====== Listed entries

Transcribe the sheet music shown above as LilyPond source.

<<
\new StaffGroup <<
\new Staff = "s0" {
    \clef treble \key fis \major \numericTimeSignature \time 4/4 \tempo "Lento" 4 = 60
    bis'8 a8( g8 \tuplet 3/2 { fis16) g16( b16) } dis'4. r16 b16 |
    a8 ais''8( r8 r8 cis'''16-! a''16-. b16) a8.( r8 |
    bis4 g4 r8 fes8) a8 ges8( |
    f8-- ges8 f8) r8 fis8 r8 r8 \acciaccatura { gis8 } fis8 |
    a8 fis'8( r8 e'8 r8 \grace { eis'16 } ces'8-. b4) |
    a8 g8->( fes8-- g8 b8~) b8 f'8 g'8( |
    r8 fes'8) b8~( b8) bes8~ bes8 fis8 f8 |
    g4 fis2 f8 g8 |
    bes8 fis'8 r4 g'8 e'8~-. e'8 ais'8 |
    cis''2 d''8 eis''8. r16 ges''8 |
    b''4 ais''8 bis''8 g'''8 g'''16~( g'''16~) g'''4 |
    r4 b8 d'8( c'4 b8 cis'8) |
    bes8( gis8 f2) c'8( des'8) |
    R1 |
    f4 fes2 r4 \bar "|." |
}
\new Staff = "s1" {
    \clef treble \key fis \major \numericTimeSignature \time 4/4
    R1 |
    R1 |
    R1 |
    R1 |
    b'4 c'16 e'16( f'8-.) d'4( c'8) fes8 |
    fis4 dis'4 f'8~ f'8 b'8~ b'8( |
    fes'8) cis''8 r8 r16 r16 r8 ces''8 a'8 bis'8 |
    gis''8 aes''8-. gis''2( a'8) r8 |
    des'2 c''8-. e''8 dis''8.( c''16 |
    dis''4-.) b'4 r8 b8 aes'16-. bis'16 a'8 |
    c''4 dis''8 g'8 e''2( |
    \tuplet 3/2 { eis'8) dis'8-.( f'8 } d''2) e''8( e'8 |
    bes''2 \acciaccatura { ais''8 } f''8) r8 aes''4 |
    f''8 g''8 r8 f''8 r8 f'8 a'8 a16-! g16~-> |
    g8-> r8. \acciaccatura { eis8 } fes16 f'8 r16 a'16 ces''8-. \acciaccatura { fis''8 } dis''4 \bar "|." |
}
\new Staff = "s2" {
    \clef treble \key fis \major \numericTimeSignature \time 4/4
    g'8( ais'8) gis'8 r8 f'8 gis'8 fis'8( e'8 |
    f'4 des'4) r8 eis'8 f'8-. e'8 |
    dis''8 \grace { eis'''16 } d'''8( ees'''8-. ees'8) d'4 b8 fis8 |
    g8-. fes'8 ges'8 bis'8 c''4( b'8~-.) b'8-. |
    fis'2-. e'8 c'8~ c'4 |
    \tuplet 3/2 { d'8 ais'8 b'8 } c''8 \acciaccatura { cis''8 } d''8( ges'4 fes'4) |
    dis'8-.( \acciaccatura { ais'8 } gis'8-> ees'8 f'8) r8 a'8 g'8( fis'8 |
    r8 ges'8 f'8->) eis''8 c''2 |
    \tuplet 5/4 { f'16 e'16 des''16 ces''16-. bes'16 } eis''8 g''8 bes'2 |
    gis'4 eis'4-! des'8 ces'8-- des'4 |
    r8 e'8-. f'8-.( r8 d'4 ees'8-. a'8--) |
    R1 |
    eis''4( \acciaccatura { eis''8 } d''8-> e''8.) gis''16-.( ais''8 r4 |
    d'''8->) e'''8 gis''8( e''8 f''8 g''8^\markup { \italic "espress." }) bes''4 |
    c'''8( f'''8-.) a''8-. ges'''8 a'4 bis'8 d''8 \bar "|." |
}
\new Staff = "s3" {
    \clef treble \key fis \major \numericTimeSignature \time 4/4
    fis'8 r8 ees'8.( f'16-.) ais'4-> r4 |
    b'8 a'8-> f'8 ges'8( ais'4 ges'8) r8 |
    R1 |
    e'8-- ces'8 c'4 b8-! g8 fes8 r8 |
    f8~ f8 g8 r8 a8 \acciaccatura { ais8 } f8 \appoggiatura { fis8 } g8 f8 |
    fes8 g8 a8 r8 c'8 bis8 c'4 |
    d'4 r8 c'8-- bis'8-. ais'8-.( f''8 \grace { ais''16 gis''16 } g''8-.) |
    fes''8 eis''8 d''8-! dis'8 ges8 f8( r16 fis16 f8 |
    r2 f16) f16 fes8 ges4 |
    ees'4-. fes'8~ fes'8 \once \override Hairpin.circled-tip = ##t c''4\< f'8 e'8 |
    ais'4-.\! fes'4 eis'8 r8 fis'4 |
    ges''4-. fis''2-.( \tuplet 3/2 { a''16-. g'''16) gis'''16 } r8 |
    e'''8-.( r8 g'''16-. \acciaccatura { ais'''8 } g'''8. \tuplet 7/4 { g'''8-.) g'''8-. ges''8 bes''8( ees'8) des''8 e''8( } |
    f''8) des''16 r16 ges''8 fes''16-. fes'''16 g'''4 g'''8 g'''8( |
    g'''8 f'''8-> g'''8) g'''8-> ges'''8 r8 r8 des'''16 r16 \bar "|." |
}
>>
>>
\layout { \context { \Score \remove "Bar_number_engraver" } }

============

Goal: Gather every line in the rows above that contains the string "tuplet", and copy each one in full.

Problem solution:
    bis'8 a8( g8 \tuplet 3/2 { fis16) g16( b16) } dis'4. r16 b16 |
    \tuplet 3/2 { eis'8) dis'8-.( f'8 } d''2) e''8( e'8 |
    \tuplet 3/2 { d'8 ais'8 b'8 } c''8 \acciaccatura { cis''8 } d''8( ges'4 fes'4) |
    \tuplet 5/4 { f'16 e'16 des''16 ces''16-. bes'16 } eis''8 g''8 bes'2 |
    ges''4-. fis''2-.( \tuplet 3/2 { a''16-. g'''16) gis'''16 } r8 |
    e'''8-.( r8 g'''16-. \acciaccatura { ais'''8 } g'''8. \tuplet 7/4 { g'''8-.) g'''8-. ges''8 bes''8( ees'8) des''8 e''8( } |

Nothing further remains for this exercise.